## What is required
Among the lines of the listing below, retype exactly those from the one containing "cyan rectangle: (73, 148) -> (21, 118), moved" through the one containing "red semicircle: (344, 237)", both included. Do not include pictures.

## The data
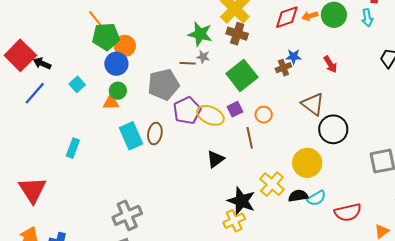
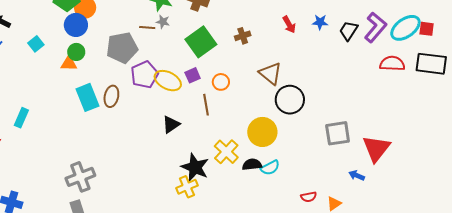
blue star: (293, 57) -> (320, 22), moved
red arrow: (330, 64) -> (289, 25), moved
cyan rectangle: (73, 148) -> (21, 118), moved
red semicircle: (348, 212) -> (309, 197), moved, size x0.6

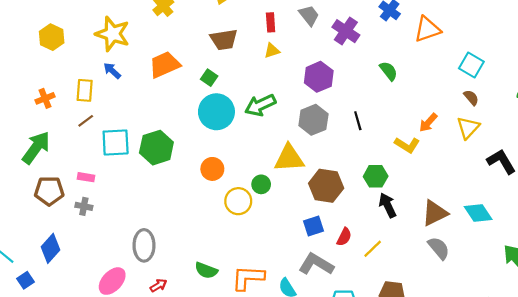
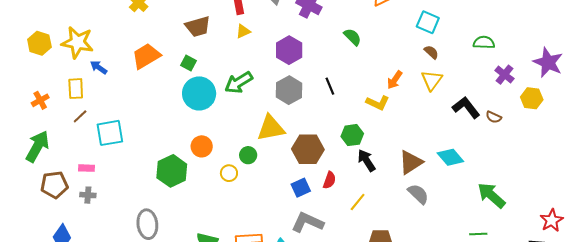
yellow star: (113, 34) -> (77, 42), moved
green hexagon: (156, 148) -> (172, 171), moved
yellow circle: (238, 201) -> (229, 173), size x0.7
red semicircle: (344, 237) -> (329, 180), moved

==

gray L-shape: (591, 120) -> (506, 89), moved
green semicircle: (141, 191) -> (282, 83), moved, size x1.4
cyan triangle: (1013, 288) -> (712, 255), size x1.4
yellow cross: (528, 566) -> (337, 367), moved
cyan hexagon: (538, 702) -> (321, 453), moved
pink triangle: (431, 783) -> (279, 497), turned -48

## Exercise solution
cyan rectangle: (73, 148) -> (21, 118), moved
red semicircle: (348, 212) -> (309, 197), moved, size x0.6

yellow star: (113, 34) -> (77, 42), moved
green hexagon: (156, 148) -> (172, 171), moved
yellow circle: (238, 201) -> (229, 173), size x0.7
red semicircle: (344, 237) -> (329, 180), moved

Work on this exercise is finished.